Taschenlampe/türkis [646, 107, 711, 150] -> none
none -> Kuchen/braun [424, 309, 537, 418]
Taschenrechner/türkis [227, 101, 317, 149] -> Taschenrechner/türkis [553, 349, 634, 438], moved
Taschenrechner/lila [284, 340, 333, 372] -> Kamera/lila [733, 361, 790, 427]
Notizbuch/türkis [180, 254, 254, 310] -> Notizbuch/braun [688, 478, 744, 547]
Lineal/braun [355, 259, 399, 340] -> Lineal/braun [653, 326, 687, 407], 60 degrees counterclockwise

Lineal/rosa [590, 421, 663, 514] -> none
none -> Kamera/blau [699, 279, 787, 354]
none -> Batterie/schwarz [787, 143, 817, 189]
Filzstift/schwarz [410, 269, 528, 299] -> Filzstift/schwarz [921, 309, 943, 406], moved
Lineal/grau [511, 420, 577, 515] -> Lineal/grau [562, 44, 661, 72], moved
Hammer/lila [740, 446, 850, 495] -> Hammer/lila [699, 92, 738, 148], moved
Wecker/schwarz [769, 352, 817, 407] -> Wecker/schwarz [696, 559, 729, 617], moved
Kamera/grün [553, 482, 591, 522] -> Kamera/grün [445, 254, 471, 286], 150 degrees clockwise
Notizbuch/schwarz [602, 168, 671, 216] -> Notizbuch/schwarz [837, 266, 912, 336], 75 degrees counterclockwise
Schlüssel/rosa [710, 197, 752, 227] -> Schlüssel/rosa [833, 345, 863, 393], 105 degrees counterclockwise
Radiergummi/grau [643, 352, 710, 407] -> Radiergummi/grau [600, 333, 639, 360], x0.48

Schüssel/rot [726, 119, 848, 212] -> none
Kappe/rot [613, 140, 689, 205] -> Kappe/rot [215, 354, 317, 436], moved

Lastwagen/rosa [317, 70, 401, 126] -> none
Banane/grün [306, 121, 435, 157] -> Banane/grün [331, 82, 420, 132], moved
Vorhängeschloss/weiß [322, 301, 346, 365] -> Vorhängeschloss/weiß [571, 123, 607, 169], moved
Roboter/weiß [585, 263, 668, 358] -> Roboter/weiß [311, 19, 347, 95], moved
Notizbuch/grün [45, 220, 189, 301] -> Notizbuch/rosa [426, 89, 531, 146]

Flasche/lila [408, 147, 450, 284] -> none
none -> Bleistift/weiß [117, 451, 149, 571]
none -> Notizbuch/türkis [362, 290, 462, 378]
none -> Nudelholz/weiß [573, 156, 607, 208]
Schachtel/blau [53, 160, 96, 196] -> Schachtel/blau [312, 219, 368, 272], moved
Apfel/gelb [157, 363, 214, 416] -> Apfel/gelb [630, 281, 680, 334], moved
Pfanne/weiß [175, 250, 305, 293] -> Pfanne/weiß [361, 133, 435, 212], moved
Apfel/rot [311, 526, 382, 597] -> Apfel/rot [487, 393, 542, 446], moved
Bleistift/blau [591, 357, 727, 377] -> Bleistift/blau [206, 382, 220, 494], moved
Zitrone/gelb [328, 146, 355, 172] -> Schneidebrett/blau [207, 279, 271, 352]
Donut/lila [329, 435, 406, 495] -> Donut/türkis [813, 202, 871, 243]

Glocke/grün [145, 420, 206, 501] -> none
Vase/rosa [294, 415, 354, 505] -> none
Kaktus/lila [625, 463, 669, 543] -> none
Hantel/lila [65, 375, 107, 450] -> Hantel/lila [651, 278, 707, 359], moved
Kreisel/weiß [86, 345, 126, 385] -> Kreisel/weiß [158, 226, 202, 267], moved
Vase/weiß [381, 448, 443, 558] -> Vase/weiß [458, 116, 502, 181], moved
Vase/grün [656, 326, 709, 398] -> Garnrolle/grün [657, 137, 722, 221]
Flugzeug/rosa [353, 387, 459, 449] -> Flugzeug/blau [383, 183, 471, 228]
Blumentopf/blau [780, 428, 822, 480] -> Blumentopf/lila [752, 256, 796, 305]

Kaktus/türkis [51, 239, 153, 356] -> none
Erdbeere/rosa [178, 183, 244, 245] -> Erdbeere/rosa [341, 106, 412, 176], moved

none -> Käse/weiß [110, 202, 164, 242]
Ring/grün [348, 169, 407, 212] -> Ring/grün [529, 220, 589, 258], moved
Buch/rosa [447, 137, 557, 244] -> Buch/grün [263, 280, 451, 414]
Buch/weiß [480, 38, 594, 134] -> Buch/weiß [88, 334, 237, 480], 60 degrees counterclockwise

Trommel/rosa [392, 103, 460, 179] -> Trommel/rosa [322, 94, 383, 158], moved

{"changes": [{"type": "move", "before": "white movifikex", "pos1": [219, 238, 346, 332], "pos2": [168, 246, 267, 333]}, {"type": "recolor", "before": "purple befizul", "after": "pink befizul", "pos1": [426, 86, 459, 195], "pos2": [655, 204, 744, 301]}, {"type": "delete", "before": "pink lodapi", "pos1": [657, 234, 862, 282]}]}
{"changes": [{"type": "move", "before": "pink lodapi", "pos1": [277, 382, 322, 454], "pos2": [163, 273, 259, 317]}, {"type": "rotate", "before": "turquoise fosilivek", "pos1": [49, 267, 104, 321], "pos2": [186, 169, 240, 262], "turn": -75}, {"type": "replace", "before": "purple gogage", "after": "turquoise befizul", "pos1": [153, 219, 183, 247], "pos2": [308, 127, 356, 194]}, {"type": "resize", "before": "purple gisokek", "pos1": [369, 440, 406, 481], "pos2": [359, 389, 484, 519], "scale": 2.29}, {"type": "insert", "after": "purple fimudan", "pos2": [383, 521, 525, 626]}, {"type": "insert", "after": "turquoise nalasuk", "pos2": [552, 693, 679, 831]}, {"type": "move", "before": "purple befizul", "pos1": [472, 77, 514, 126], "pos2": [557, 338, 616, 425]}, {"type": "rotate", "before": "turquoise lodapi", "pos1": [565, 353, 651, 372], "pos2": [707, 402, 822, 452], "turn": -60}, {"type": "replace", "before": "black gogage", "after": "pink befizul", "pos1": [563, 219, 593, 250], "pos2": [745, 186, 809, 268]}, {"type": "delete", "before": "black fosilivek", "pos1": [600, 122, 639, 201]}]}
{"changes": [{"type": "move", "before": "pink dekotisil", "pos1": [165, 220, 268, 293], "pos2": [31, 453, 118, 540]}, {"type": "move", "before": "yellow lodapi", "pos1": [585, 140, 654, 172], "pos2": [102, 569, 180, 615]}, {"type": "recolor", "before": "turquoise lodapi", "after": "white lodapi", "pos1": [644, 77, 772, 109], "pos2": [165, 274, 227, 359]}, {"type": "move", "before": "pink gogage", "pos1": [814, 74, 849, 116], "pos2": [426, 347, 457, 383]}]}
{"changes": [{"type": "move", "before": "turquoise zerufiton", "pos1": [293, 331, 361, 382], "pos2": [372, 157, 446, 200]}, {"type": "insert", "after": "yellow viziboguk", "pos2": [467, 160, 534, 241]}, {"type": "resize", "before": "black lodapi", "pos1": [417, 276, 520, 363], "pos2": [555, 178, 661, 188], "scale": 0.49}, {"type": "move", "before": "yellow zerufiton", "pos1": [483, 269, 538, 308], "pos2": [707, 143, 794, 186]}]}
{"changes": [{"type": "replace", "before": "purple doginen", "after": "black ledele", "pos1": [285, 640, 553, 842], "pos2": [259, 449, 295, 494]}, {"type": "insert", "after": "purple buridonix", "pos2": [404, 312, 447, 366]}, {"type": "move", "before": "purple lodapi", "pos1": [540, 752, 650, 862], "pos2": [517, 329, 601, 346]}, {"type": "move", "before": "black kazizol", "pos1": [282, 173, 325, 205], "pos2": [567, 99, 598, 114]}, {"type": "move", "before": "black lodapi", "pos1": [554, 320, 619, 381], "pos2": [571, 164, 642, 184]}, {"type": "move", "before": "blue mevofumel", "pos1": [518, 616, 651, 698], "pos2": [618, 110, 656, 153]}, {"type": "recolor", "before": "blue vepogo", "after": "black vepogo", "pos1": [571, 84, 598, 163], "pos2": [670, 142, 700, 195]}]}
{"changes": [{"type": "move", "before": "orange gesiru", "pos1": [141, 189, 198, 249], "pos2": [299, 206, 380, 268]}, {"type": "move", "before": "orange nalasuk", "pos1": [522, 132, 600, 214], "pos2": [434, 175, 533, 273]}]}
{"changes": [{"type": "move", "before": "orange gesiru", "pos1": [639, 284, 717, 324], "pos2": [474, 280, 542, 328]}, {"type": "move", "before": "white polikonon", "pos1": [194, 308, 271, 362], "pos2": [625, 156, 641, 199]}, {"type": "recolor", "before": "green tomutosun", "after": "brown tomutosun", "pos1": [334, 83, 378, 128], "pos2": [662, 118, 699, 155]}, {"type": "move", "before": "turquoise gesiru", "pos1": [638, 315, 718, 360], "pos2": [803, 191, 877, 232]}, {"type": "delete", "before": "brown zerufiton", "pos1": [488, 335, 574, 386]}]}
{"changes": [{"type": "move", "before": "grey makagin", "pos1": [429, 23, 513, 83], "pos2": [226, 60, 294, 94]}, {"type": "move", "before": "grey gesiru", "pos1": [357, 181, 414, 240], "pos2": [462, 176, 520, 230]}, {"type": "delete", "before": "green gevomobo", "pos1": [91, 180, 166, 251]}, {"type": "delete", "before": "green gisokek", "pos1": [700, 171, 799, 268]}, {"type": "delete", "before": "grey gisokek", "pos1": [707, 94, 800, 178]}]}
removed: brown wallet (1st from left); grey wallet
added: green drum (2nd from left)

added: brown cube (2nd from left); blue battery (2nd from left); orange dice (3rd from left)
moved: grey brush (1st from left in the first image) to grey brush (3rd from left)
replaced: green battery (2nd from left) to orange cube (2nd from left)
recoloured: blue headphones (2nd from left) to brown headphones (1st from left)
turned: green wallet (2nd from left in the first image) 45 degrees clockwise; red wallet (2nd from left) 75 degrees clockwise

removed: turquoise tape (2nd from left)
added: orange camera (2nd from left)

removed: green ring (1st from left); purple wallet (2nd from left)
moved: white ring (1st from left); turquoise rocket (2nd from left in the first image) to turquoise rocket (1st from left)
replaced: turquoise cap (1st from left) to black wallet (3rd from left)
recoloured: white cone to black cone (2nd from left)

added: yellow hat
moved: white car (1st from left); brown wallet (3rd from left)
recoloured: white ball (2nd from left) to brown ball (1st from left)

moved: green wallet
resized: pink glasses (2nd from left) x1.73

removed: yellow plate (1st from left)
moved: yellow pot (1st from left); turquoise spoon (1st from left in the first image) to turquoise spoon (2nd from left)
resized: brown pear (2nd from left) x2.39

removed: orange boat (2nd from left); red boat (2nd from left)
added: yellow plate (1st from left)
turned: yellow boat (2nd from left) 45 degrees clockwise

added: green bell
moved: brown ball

TASK TO COMPLETE: Go through the records from the first line and copy each one exactly, ending after the line that contains "Notizbuch/türkis [180, 254, 254, 310]". Give nothing else.

RESULT:
Taschenlampe/türkis [646, 107, 711, 150] -> none
none -> Kuchen/braun [424, 309, 537, 418]
Taschenrechner/türkis [227, 101, 317, 149] -> Taschenrechner/türkis [553, 349, 634, 438], moved
Taschenrechner/lila [284, 340, 333, 372] -> Kamera/lila [733, 361, 790, 427]
Notizbuch/türkis [180, 254, 254, 310] -> Notizbuch/braun [688, 478, 744, 547]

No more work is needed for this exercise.